Data shown:

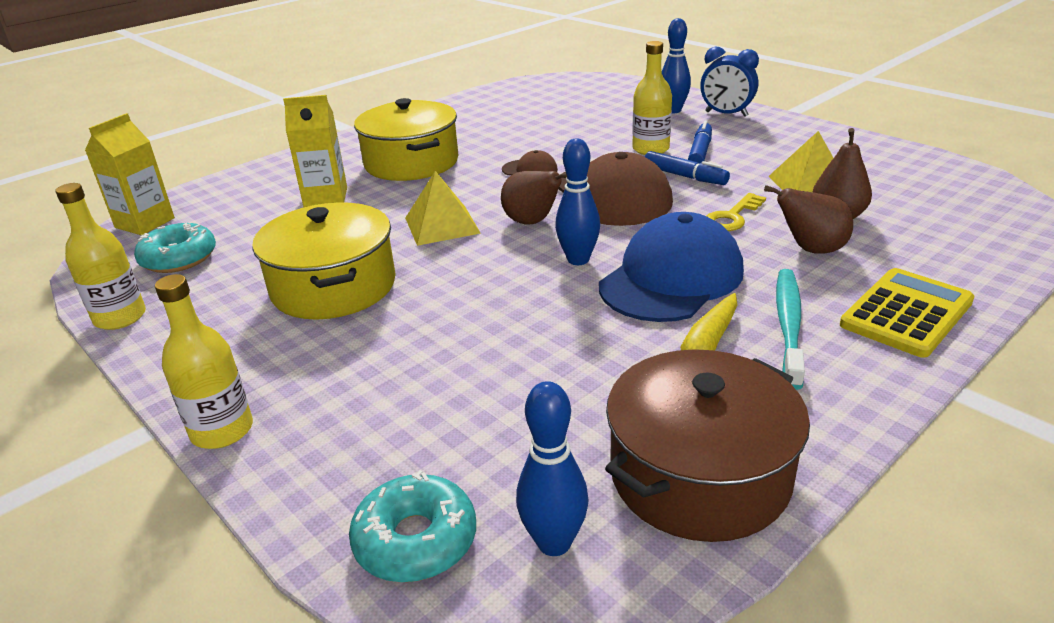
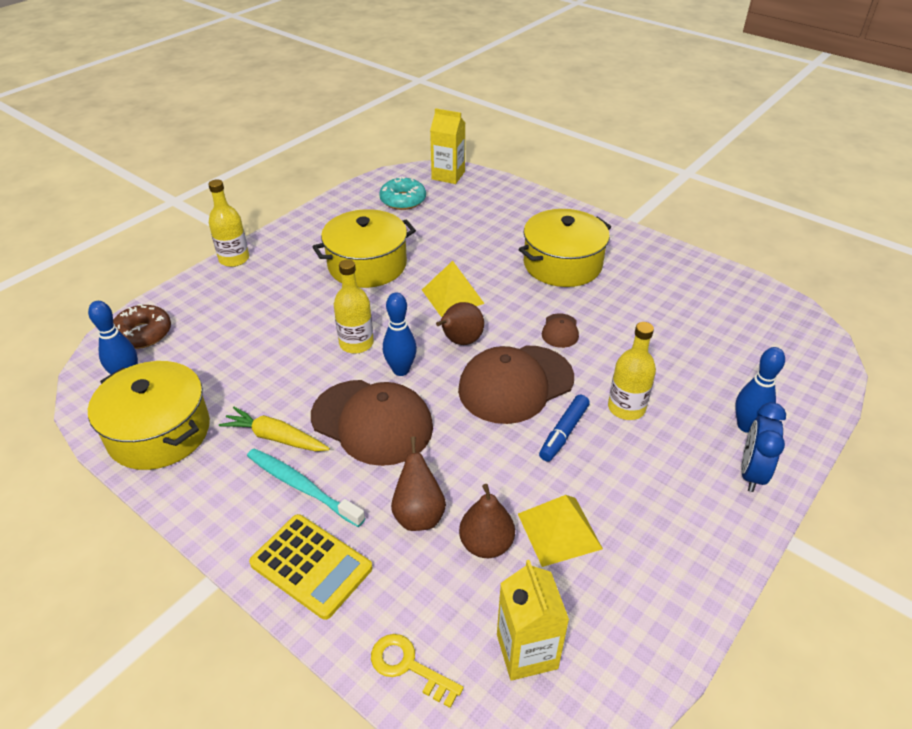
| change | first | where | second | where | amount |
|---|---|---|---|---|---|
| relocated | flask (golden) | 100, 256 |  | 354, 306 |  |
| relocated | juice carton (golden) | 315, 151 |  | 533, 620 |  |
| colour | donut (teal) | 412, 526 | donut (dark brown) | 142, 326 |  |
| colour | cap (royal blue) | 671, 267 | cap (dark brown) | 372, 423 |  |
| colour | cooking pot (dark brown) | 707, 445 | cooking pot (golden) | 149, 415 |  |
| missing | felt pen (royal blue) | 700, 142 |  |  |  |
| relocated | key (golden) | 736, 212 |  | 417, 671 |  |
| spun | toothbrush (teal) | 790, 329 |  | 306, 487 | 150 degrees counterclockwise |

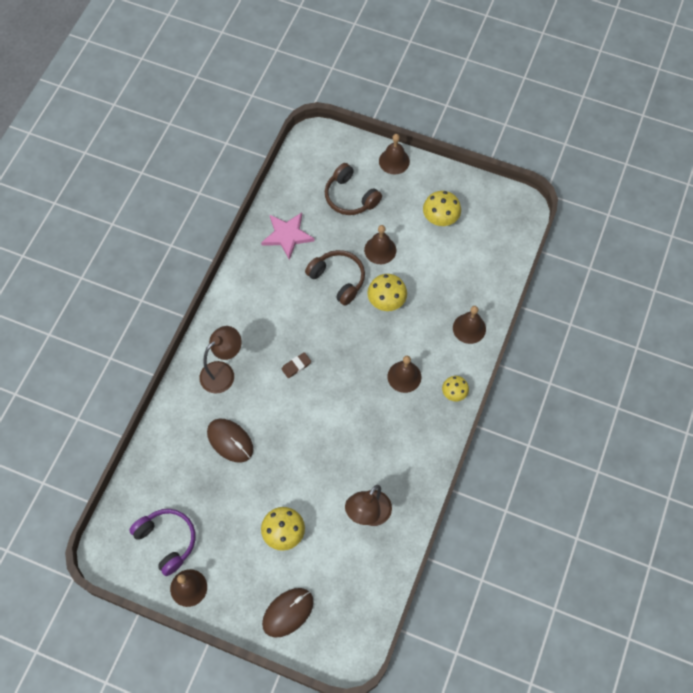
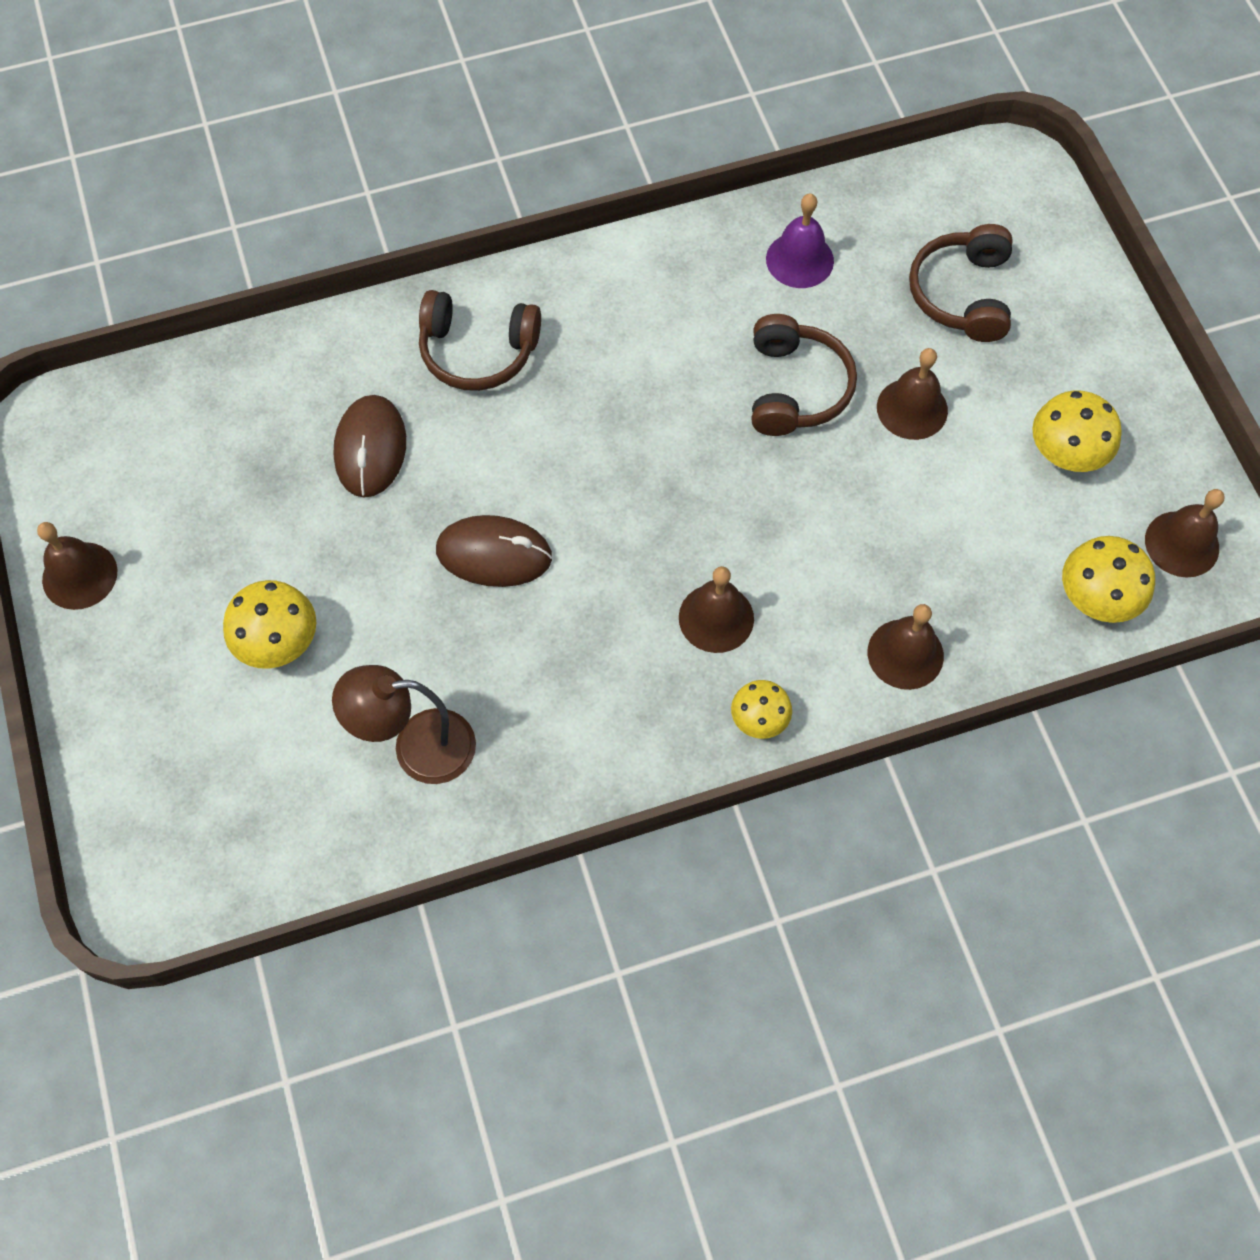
| change | first | where | second | where | amount |
|---|---|---|---|---|---|
| missing | over-ear headphones (purple) | 162, 542 |  |  |  |
| exchanged | reading lamp (dark brown) | 220, 360 | over-ear headphones (dark brown) | 480, 340 |  |
| exchanged | star (pink) | 288, 236 | hand bell (purple) | 800, 241 |  |
| relocated | computer mouse (dark brown) | 288, 612 |  | 494, 551 |  |
| missing | pencil eraser (dark brown) | 296, 365 |  |  |  |
| relocated | toadstool (golden) | 387, 292 |  | 1108, 579 |  |
| relocated | hand bell (dark brown) | 394, 154 |  | 1185, 533 |  |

Problem to work on:
Every line above from the line with "colour | donut" to the line with "relocated | key", inclusive, must be returned exactly; no other line belongs in the reply.

Response to the task:
| colour | donut (teal) | 412, 526 | donut (dark brown) | 142, 326 |  |
| colour | cap (royal blue) | 671, 267 | cap (dark brown) | 372, 423 |  |
| colour | cooking pot (dark brown) | 707, 445 | cooking pot (golden) | 149, 415 |  |
| missing | felt pen (royal blue) | 700, 142 |  |  |  |
| relocated | key (golden) | 736, 212 |  | 417, 671 |  |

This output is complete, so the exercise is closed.